Direction: Copy out every line in which the string "pixel" occurs.

___ Task input

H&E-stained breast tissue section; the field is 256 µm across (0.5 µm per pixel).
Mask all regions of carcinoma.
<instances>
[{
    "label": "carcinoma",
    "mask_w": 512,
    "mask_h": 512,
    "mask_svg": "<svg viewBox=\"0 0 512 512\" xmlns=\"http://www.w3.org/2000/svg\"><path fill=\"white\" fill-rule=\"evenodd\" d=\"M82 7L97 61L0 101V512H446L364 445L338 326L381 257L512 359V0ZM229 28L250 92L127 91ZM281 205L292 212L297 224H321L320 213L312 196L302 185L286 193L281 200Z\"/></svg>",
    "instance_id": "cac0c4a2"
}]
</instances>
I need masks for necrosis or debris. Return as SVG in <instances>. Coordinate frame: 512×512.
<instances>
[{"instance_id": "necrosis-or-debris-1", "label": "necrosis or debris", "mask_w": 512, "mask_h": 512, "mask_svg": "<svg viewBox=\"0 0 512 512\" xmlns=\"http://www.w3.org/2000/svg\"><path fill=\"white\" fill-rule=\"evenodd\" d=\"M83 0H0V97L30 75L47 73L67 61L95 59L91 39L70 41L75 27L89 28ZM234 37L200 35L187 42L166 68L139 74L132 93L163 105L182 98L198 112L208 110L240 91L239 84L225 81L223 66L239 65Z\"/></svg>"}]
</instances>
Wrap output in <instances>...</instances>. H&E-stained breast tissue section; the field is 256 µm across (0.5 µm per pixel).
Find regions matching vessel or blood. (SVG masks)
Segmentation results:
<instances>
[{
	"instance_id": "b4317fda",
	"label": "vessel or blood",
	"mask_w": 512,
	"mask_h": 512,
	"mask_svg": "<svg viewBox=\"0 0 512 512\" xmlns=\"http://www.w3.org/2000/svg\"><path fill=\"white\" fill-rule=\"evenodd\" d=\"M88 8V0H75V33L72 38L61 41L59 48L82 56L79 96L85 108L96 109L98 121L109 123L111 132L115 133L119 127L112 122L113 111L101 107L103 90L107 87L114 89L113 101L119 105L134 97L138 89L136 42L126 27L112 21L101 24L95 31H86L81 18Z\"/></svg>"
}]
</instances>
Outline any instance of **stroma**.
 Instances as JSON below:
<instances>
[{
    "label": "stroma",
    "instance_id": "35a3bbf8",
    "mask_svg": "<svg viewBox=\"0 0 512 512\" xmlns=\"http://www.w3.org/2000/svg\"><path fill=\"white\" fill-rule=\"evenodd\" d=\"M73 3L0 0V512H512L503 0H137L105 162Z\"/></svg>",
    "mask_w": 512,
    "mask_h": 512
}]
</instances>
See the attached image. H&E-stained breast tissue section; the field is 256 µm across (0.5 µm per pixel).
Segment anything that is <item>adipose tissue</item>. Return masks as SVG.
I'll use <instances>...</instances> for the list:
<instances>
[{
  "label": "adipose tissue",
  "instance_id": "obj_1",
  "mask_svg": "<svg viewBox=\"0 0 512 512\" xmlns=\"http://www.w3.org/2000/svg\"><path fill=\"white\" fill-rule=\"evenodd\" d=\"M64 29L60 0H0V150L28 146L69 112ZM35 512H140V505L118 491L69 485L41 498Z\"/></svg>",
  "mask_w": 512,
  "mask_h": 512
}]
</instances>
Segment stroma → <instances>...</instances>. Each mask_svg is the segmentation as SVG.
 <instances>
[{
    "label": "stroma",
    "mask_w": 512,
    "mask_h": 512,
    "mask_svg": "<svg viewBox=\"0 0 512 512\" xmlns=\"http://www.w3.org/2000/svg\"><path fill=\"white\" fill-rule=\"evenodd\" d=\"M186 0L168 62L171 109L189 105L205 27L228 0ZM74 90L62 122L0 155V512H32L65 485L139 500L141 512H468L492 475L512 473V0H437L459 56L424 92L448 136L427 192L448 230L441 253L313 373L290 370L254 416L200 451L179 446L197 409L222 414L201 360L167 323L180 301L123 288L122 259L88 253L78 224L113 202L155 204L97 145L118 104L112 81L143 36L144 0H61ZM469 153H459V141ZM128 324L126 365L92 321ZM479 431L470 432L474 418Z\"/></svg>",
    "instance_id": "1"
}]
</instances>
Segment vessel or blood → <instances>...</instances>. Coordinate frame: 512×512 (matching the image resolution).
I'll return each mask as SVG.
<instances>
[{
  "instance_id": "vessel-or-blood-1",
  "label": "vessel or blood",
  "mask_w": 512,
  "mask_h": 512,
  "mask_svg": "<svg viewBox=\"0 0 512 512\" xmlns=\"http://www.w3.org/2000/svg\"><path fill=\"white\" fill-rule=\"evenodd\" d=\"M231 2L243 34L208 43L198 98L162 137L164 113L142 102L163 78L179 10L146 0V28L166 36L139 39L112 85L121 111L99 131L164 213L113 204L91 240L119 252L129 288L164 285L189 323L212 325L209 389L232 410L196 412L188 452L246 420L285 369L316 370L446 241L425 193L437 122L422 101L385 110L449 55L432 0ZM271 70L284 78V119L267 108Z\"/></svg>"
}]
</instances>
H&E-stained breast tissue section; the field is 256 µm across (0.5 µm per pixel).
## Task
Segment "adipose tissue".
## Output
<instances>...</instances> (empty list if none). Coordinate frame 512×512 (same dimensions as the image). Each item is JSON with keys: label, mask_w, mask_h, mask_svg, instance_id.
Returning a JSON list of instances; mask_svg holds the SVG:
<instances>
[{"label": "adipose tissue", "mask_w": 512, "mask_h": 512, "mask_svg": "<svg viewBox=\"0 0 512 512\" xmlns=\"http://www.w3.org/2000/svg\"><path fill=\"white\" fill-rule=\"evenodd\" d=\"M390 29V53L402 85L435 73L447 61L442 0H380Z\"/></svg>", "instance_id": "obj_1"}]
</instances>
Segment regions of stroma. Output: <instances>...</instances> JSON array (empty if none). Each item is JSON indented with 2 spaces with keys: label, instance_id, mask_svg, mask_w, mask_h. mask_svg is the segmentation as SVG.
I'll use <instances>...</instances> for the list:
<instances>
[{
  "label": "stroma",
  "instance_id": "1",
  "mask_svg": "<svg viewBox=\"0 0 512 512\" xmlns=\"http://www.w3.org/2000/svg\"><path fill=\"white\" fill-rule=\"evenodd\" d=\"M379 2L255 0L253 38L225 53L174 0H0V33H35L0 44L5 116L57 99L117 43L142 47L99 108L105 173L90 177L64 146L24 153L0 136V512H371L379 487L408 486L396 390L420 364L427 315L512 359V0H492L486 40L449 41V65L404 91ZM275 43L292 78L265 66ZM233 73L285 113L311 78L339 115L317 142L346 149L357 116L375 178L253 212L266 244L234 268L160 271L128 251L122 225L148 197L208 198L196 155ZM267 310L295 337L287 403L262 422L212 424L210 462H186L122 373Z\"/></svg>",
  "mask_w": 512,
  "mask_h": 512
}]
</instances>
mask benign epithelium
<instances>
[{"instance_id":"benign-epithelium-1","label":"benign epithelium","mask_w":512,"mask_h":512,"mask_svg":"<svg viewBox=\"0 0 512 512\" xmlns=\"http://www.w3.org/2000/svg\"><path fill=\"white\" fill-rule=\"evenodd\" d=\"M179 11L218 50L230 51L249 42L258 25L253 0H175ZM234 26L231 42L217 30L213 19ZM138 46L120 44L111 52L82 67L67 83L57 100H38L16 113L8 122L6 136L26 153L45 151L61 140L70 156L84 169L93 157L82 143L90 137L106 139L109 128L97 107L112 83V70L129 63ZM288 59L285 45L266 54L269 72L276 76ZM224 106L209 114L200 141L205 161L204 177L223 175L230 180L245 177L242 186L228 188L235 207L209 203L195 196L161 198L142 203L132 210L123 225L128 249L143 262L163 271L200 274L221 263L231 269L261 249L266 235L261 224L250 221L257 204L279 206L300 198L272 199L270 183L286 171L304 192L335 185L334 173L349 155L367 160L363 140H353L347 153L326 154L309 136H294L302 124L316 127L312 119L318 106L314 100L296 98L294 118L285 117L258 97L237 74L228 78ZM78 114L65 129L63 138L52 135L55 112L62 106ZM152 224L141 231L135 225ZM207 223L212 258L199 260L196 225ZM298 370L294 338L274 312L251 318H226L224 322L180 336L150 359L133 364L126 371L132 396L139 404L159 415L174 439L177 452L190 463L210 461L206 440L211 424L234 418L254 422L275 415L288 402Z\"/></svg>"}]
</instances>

______

Task answer:
H&E-stained breast tissue section; the field is 256 µm across (0.5 µm per pixel).
Wrap output in <instances>...</instances>. H&E-stained breast tissue section; the field is 256 µm across (0.5 µm per pixel).
See the attached image. H&E-stained breast tissue section; the field is 256 µm across (0.5 µm per pixel).
H&E-stained breast tissue section; the field is 256 µm across (0.5 µm per pixel).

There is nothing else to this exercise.